Repeat, word for word, every line from the line holding "pink cross: (459, 318) -> (437, 141), moved" through the final line of the entries below. Skip all pictures.

--------------------------------

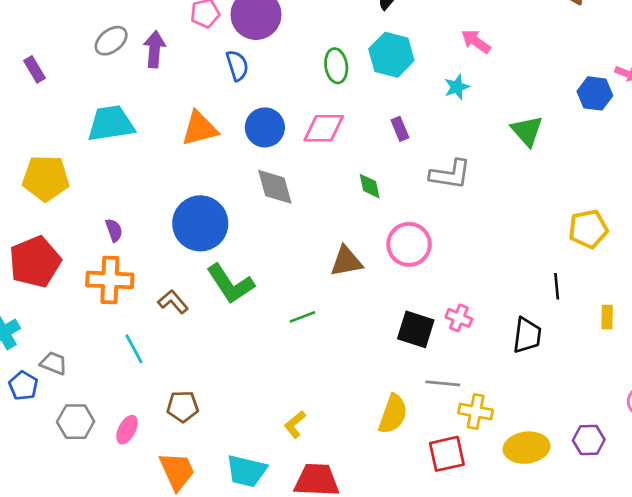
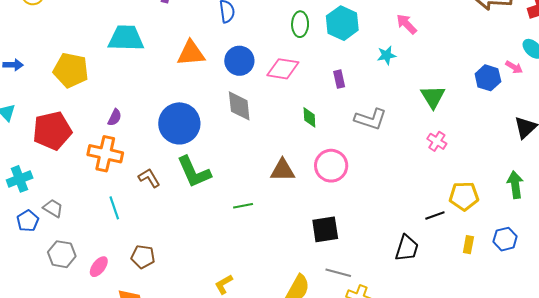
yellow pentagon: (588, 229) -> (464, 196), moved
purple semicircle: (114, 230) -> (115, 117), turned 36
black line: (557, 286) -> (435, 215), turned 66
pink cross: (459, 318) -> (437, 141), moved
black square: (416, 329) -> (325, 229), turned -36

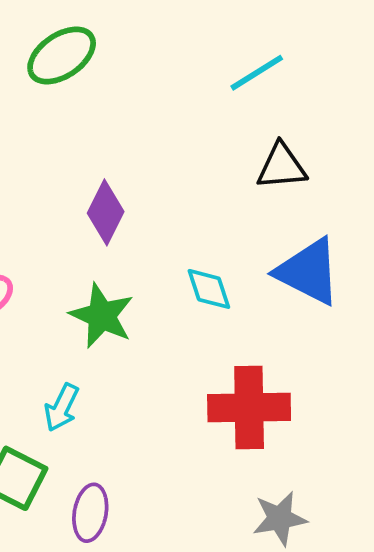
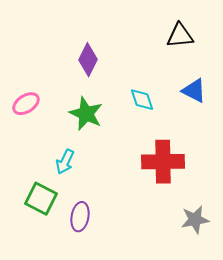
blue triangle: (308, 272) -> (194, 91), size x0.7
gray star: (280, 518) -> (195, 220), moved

--------------------------------

# [Completed task]
pink cross: (459, 318) -> (437, 141), moved
black square: (416, 329) -> (325, 229), turned -36

blue triangle: (308, 272) -> (194, 91), size x0.7
gray star: (280, 518) -> (195, 220), moved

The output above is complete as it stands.